WHAT YOU SHOULD DO ▸
Please return only the lines from the one holding "turquoise glasses [169,148,298,223]" through the one holding "black rocket [691,83,757,212]", exactly as they appear in the records below, both ends included.

SUPPLIED MATERIAL ▸
►

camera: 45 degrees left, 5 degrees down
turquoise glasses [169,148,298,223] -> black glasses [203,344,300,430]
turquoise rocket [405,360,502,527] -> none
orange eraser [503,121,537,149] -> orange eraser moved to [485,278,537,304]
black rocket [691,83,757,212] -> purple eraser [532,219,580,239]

◄
►

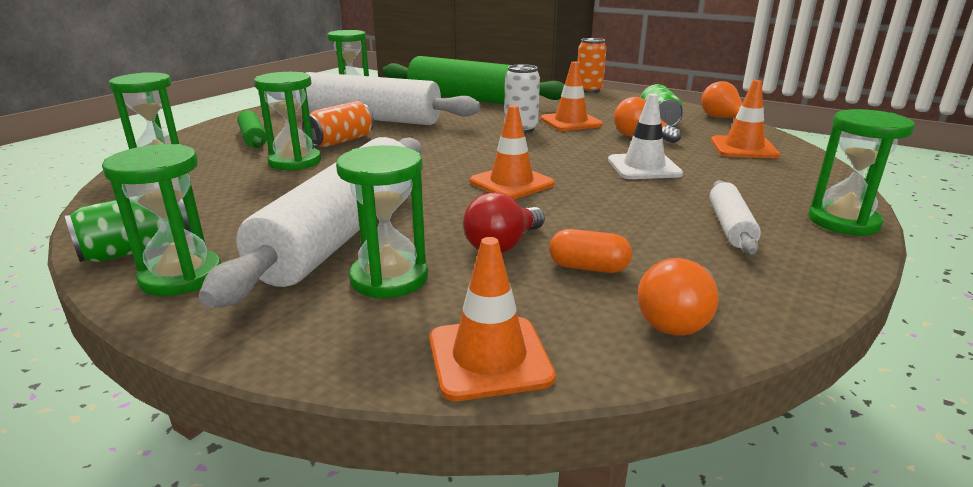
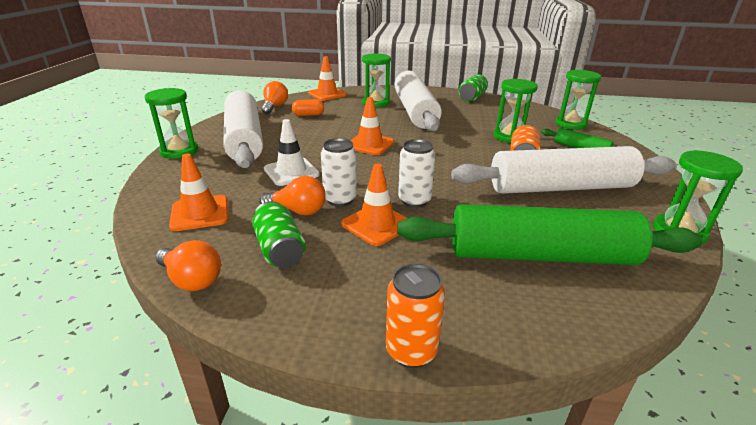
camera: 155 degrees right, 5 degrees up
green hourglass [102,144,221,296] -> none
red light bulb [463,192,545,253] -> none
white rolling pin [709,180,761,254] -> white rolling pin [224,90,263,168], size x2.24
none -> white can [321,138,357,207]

◄
►

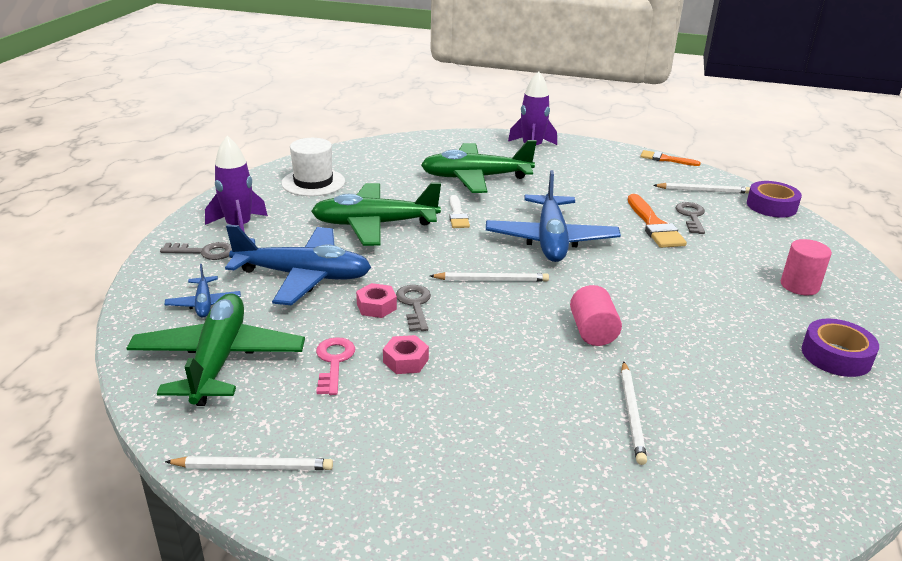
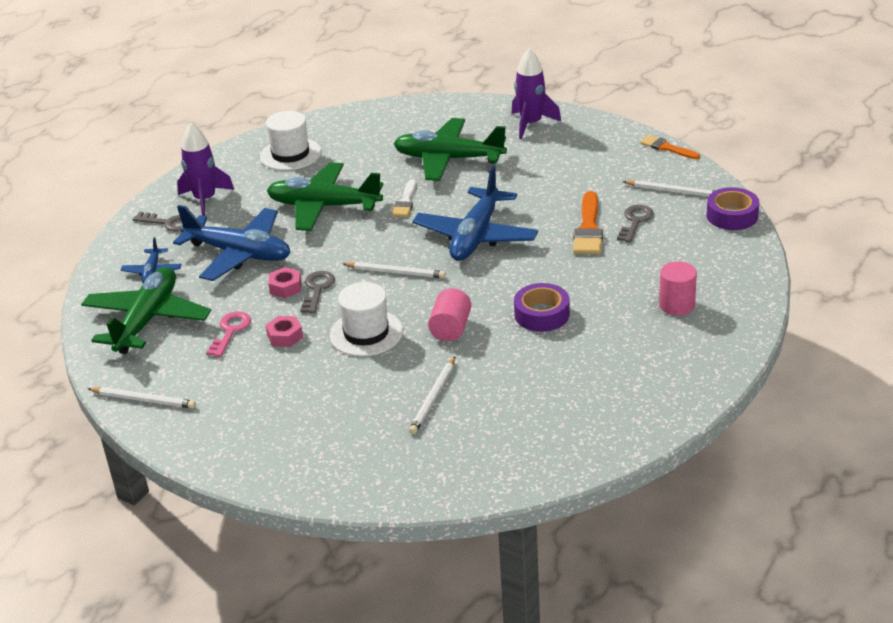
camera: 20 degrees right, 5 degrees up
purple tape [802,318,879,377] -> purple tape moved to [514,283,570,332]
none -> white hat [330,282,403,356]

◄

ANSWER SECTION ▸
turquoise glasses [169,148,298,223] -> black glasses [203,344,300,430]
turquoise rocket [405,360,502,527] -> none
orange eraser [503,121,537,149] -> orange eraser moved to [485,278,537,304]
black rocket [691,83,757,212] -> purple eraser [532,219,580,239]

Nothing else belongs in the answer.